**** Records provided

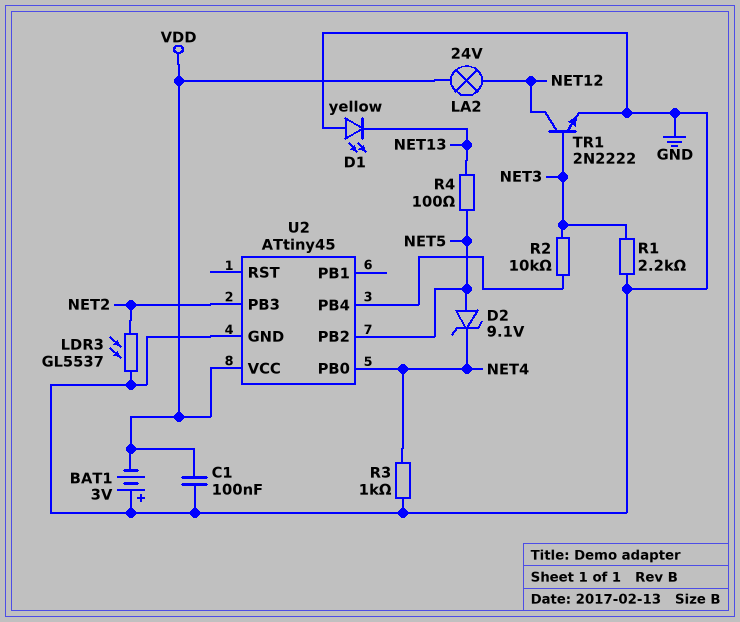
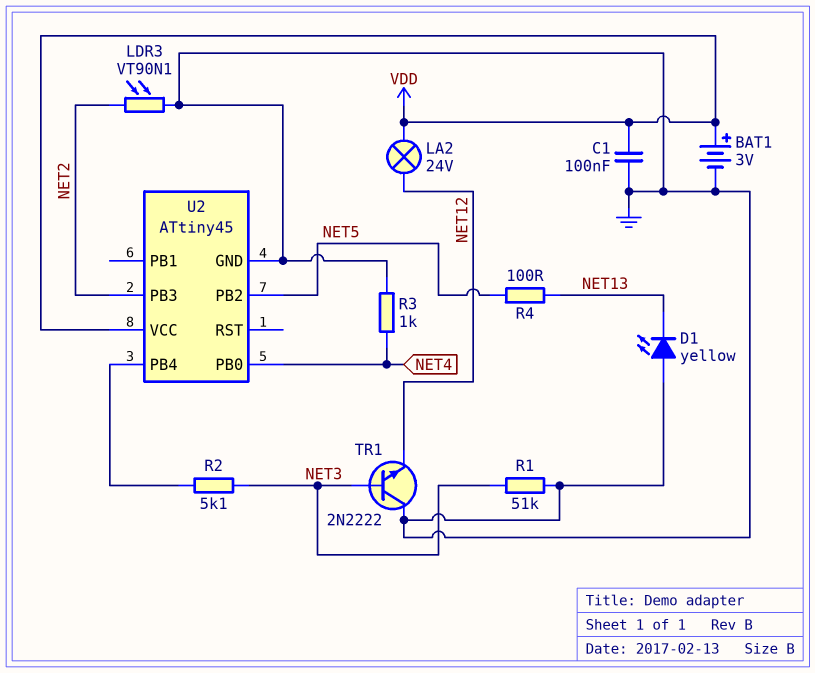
BAT1: 3V (plus GND, minus VDD) -> 3V (plus VDD, minus GND)
D2: zener 9.1V (A NET5, K NET4) -> none
LDR3: GL5537 (GND, NET2) -> VT90N1 (GND, NET2)
R1: 2.2k (GND, NET3) -> 51k (GND, NET3)
R2: 10k (NET3, U2/PB4) -> 5.1k (NET3, U2/PB4)
TR1: NPN 2N2222 (B NET3, C NET12, E GND) -> NPN 2N2222 (B NET3, C GND, E NET12)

********

* **Task to complete**
Reproduce exactly the line containing "R2: 10k (NET3, U2/PB4) -> 5.1k (NET3, U2/PB4)" and every line after it through the end of the records above, and nothing else.

* **Written solution**
R2: 10k (NET3, U2/PB4) -> 5.1k (NET3, U2/PB4)
TR1: NPN 2N2222 (B NET3, C NET12, E GND) -> NPN 2N2222 (B NET3, C GND, E NET12)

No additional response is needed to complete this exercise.